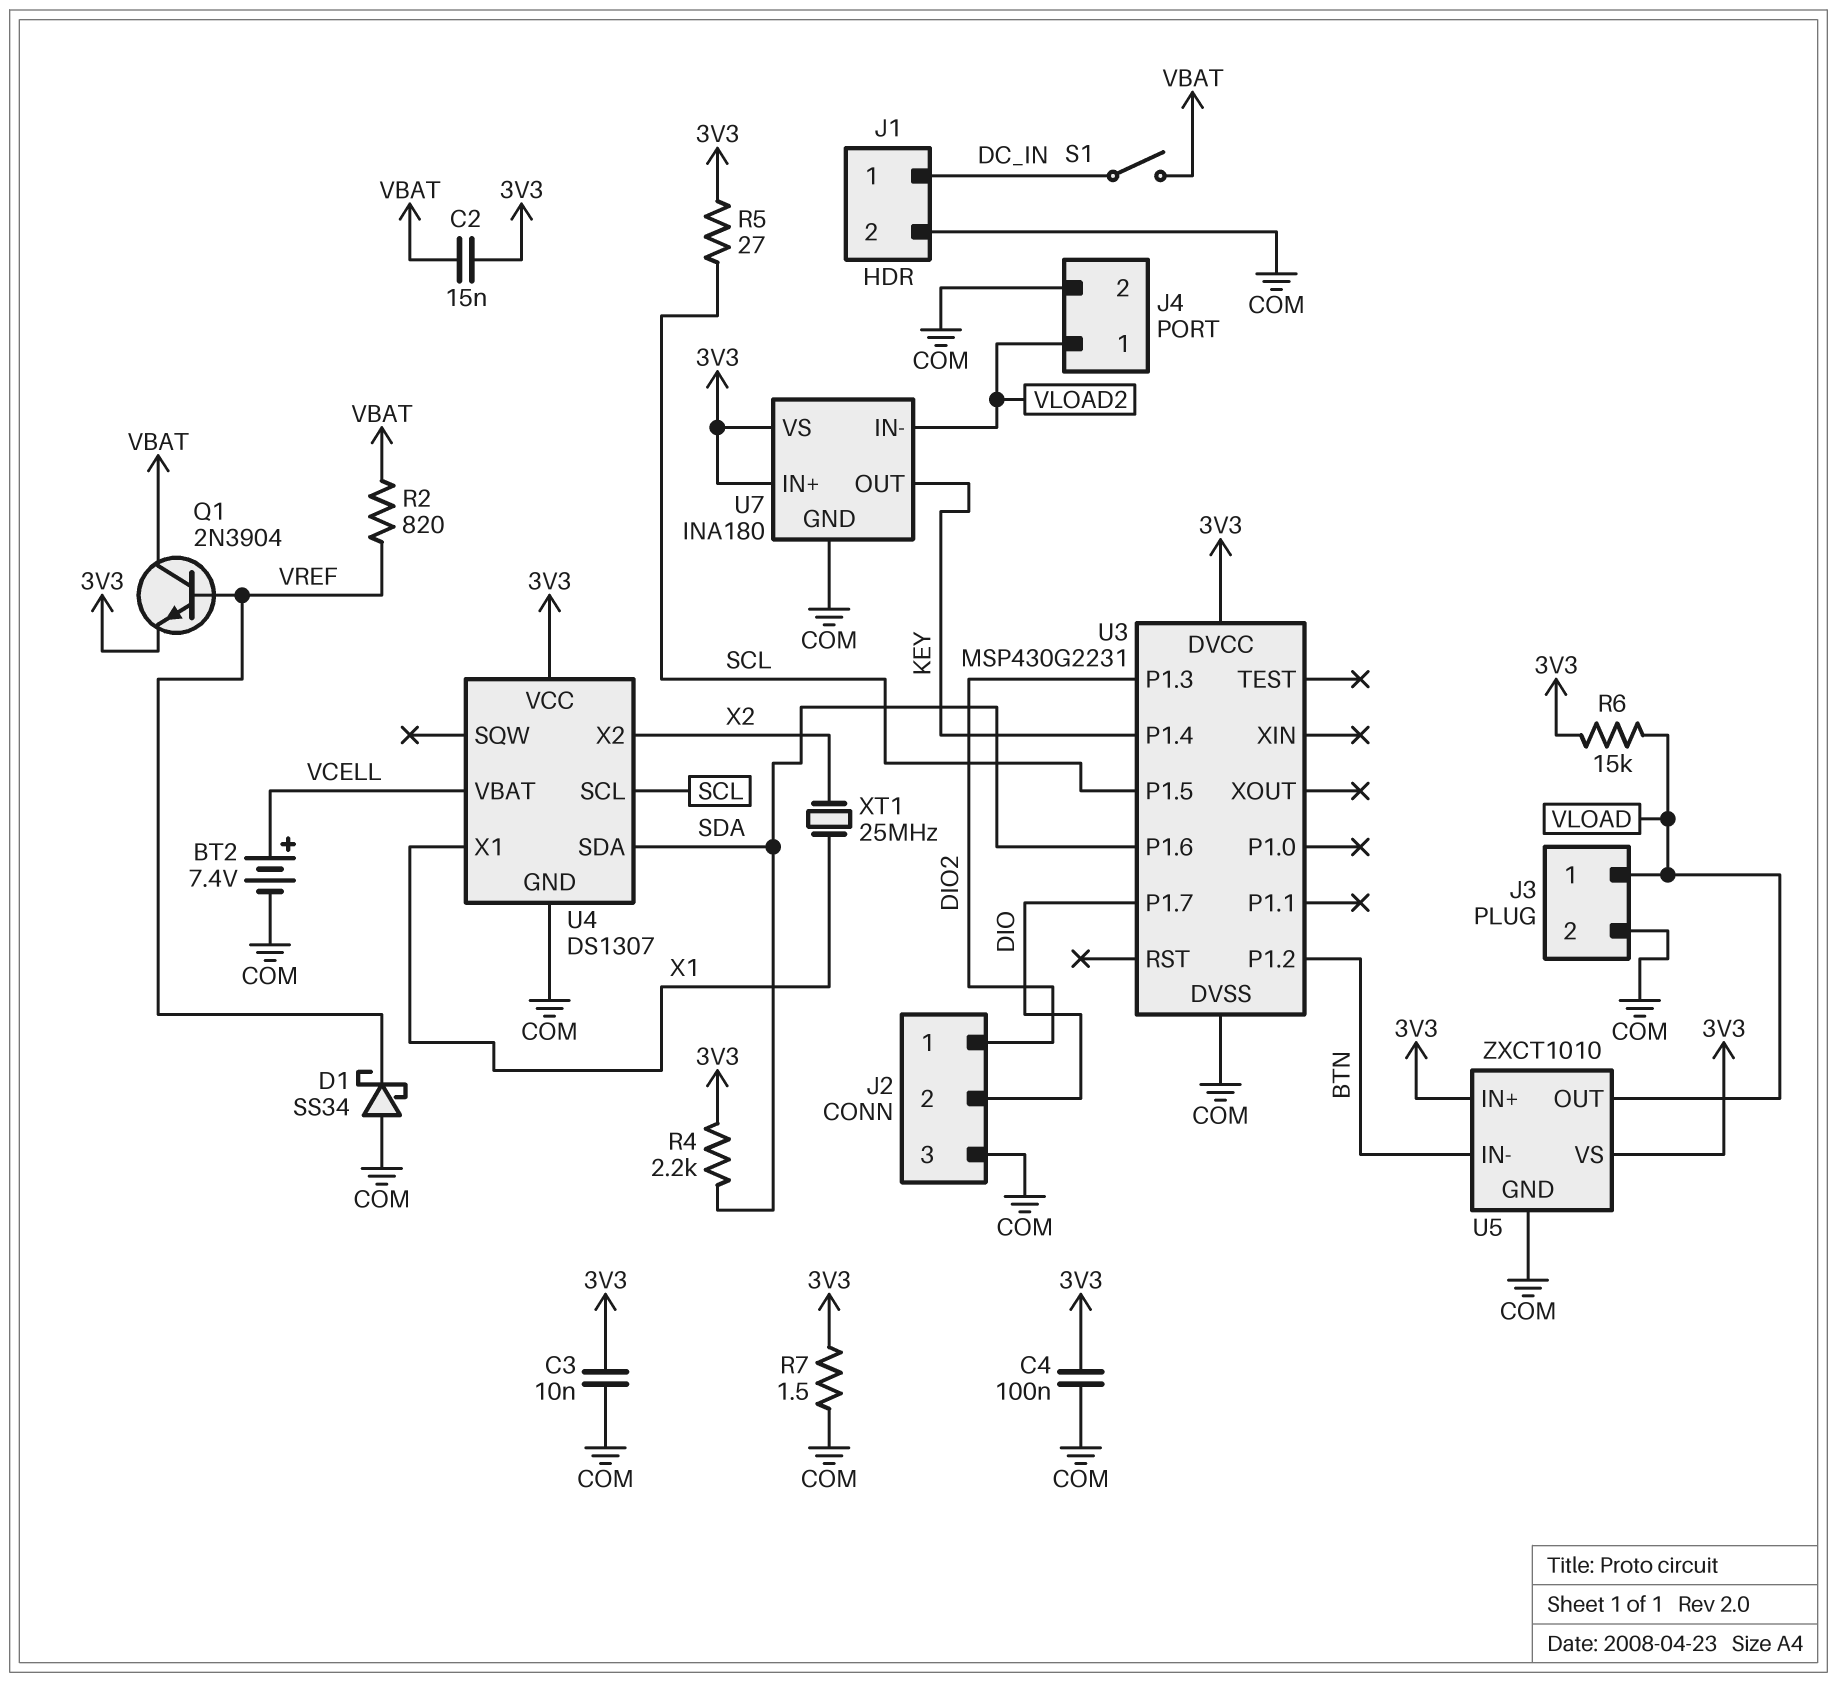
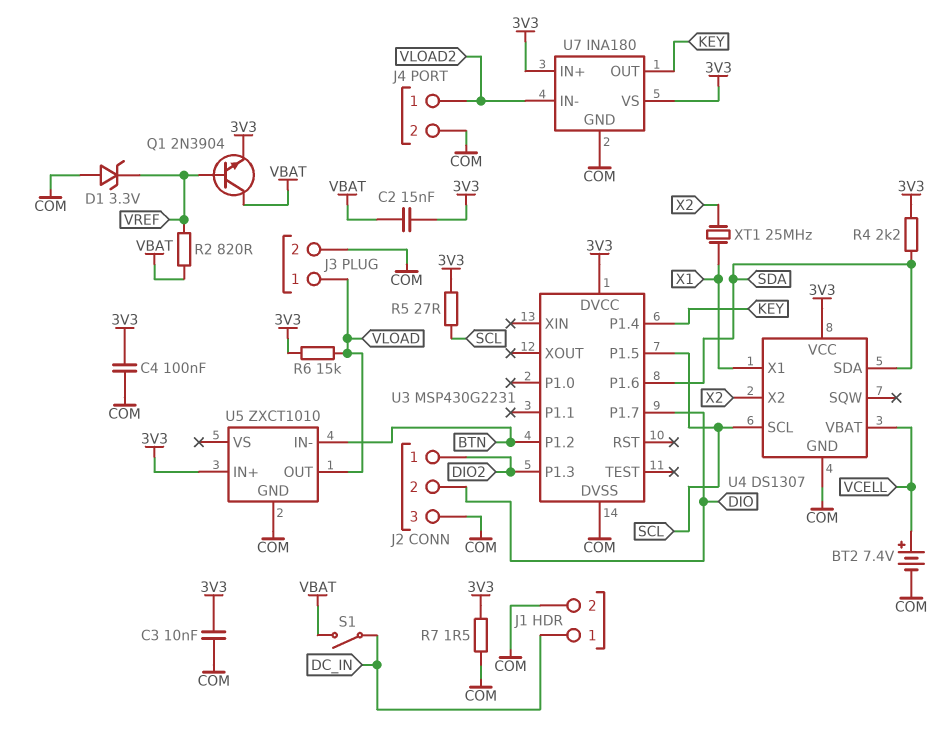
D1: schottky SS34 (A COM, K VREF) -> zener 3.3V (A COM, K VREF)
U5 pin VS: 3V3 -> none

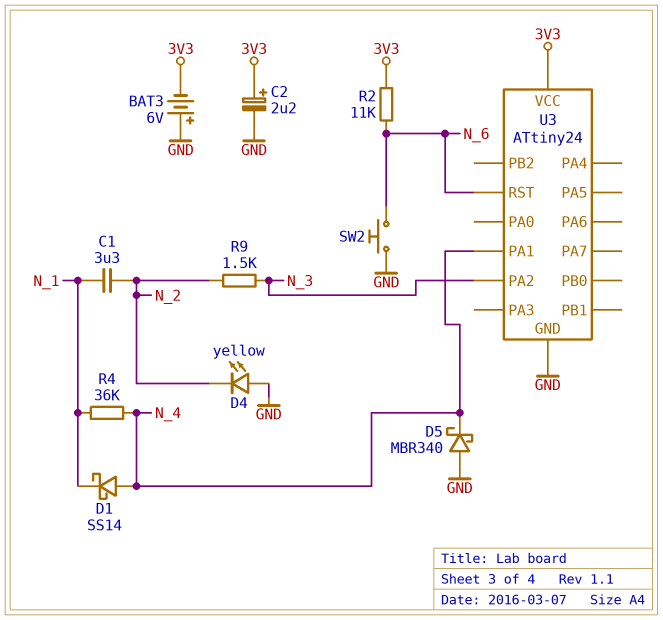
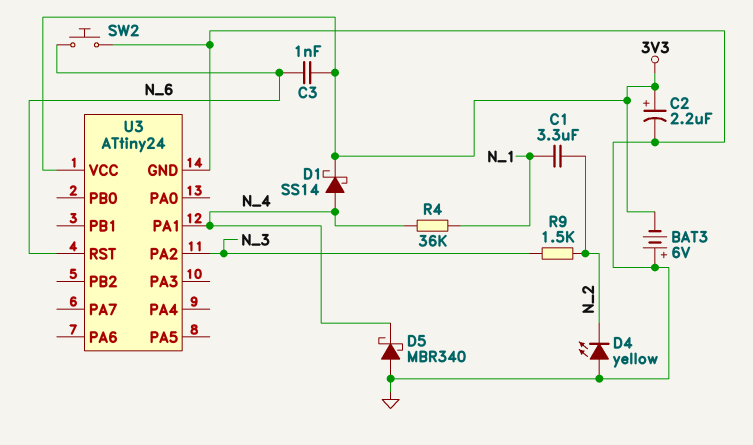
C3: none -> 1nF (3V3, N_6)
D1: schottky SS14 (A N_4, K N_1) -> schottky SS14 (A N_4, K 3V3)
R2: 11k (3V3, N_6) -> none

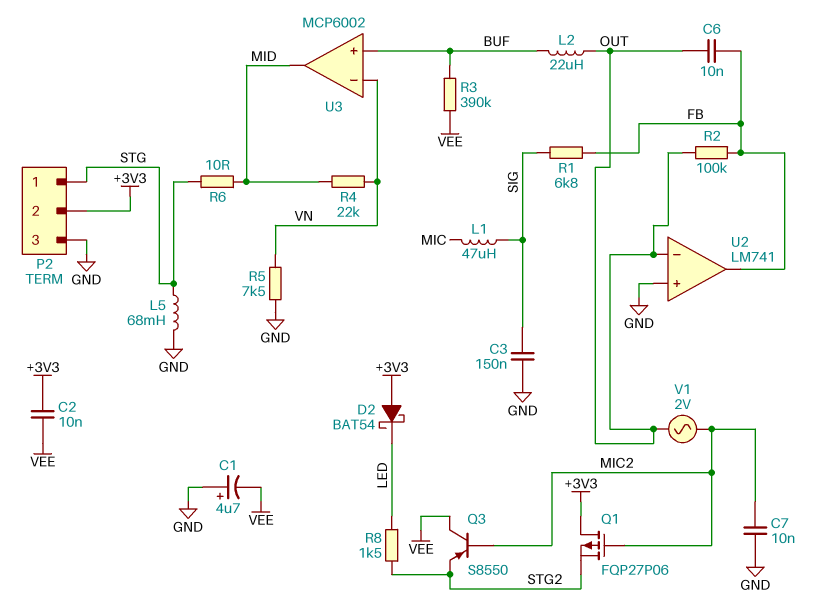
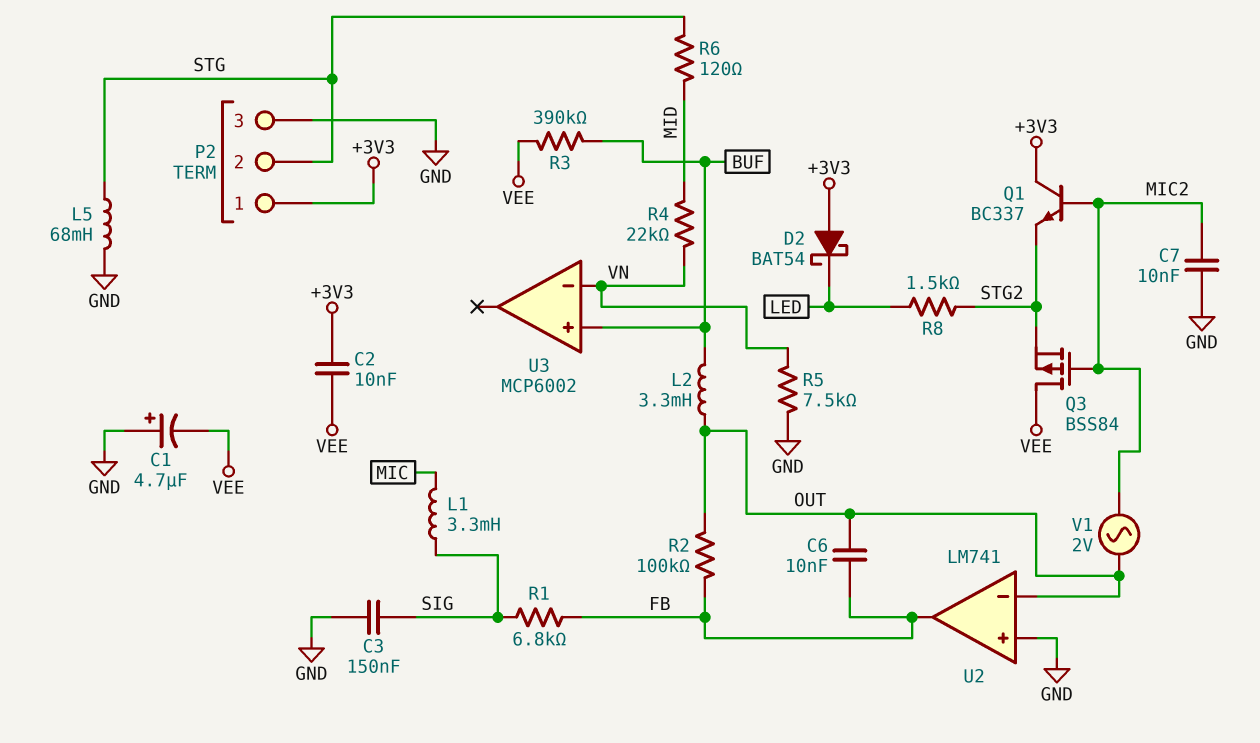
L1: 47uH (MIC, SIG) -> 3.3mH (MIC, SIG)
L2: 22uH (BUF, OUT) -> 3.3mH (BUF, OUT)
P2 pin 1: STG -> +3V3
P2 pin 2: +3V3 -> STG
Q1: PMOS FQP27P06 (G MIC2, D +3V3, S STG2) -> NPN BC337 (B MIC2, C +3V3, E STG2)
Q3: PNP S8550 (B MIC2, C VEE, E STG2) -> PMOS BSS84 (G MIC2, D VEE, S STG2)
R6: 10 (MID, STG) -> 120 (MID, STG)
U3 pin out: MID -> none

■ **WHAT THE TASK ASKS**
From the line with "C3: none -> 1nF (3V3, N_6)" to the final line of the entries above, reproduce each line exactly and nothing else; the pictures stay out.

■ **OUTPUT FOR THIS TASK**
C3: none -> 1nF (3V3, N_6)
D1: schottky SS14 (A N_4, K N_1) -> schottky SS14 (A N_4, K 3V3)
R2: 11k (3V3, N_6) -> none

L1: 47uH (MIC, SIG) -> 3.3mH (MIC, SIG)
L2: 22uH (BUF, OUT) -> 3.3mH (BUF, OUT)
P2 pin 1: STG -> +3V3
P2 pin 2: +3V3 -> STG
Q1: PMOS FQP27P06 (G MIC2, D +3V3, S STG2) -> NPN BC337 (B MIC2, C +3V3, E STG2)
Q3: PNP S8550 (B MIC2, C VEE, E STG2) -> PMOS BSS84 (G MIC2, D VEE, S STG2)
R6: 10 (MID, STG) -> 120 (MID, STG)
U3 pin out: MID -> none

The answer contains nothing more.